▸ DATASET CONTENT
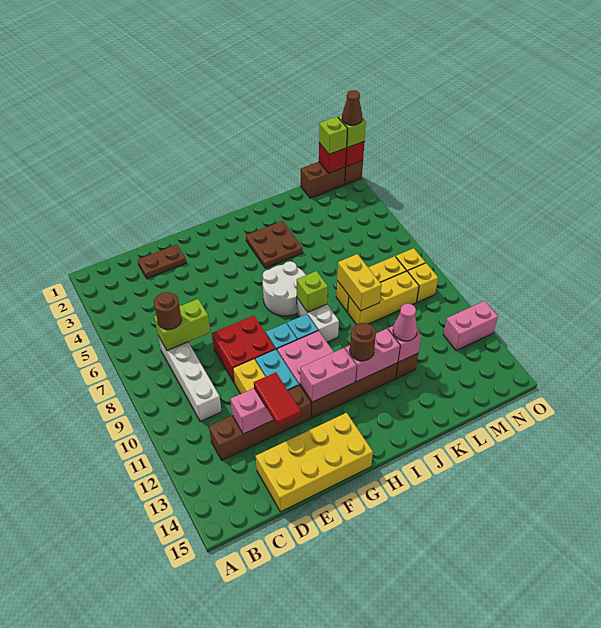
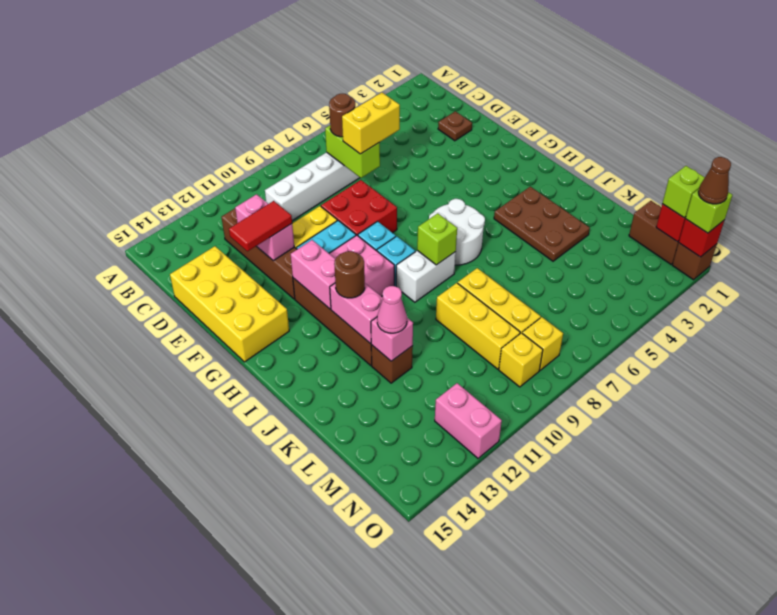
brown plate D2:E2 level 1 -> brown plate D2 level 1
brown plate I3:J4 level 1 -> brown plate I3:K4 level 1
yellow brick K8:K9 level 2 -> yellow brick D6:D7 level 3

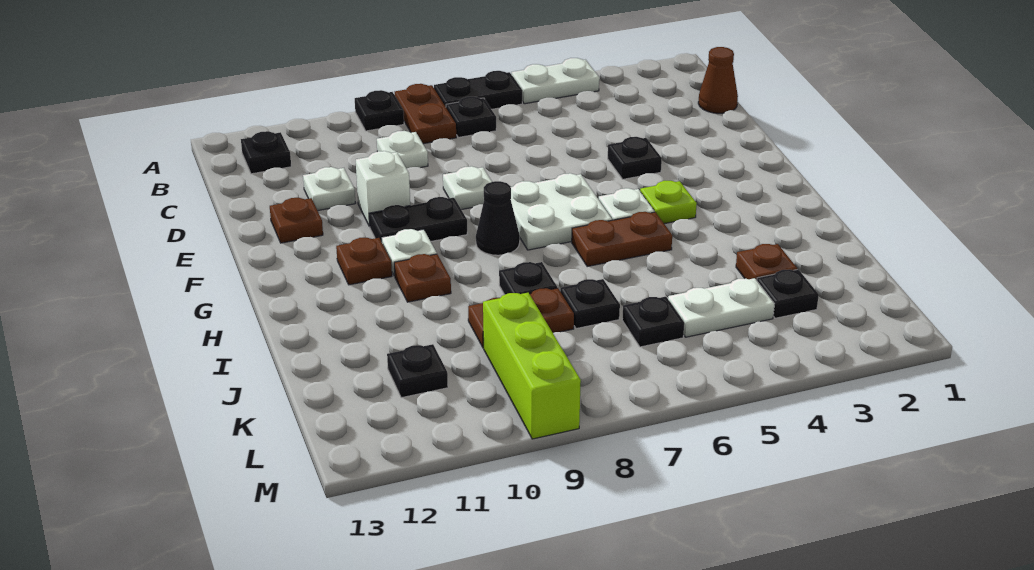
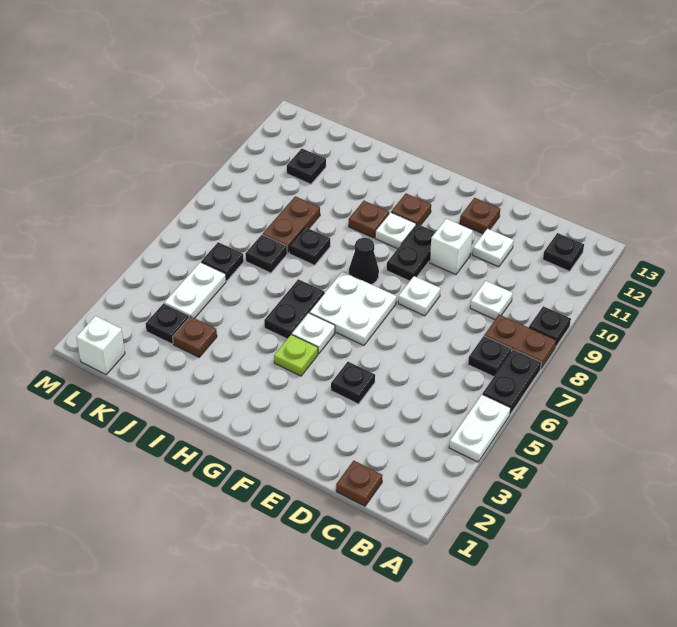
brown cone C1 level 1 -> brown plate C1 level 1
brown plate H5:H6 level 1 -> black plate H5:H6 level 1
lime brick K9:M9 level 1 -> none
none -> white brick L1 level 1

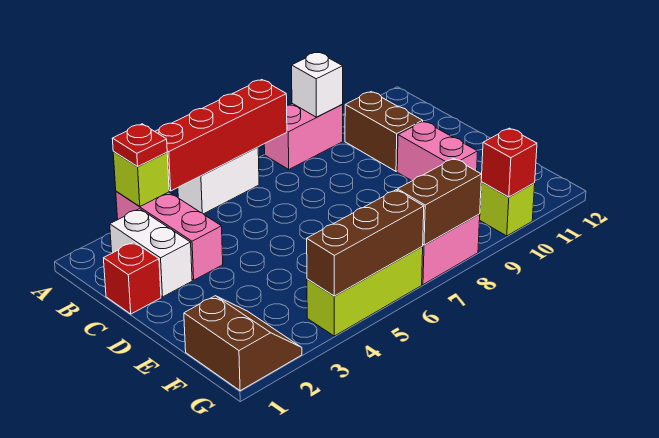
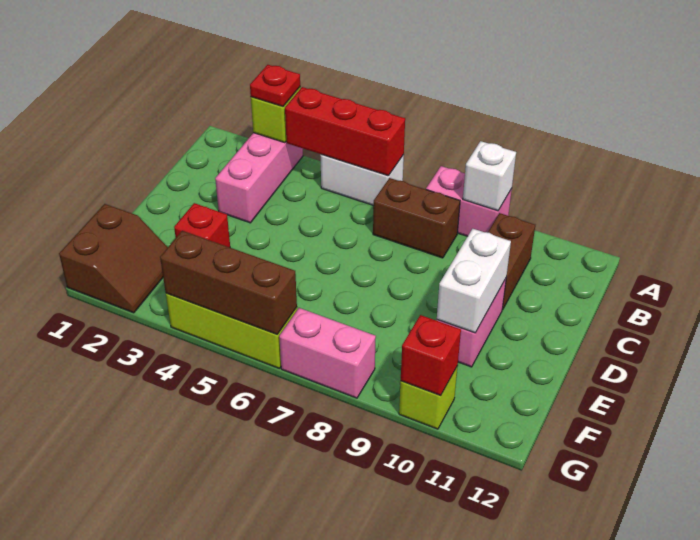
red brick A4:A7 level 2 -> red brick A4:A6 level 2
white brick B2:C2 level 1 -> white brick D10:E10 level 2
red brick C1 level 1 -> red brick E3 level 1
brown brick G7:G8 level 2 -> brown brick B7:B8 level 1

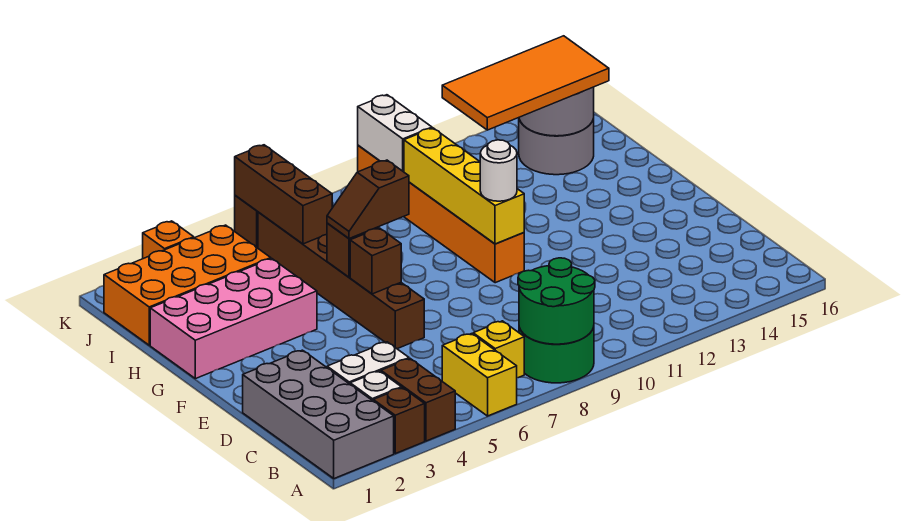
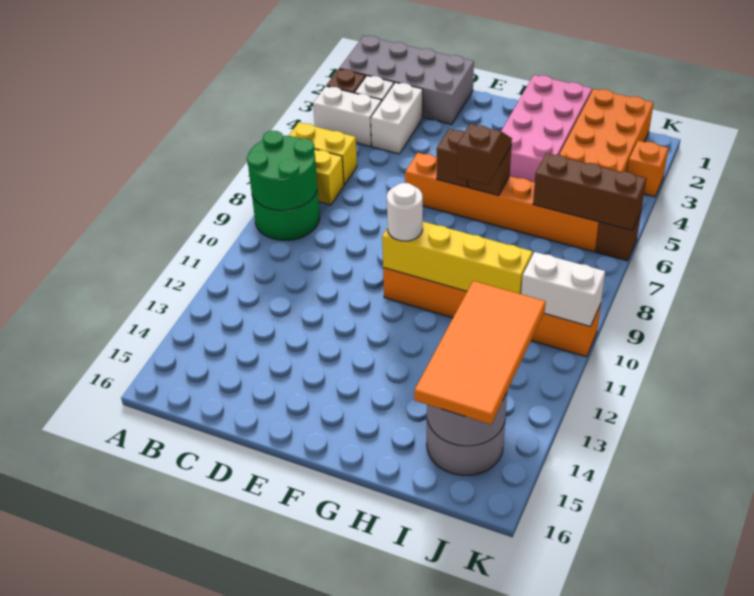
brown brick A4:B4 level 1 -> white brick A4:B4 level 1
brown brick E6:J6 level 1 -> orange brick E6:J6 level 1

▸ WHAT THE TASK ASKS
Only one number is needed: please count the lines of the entries above in which the string "white" occurs.

▸ RESPONSE
3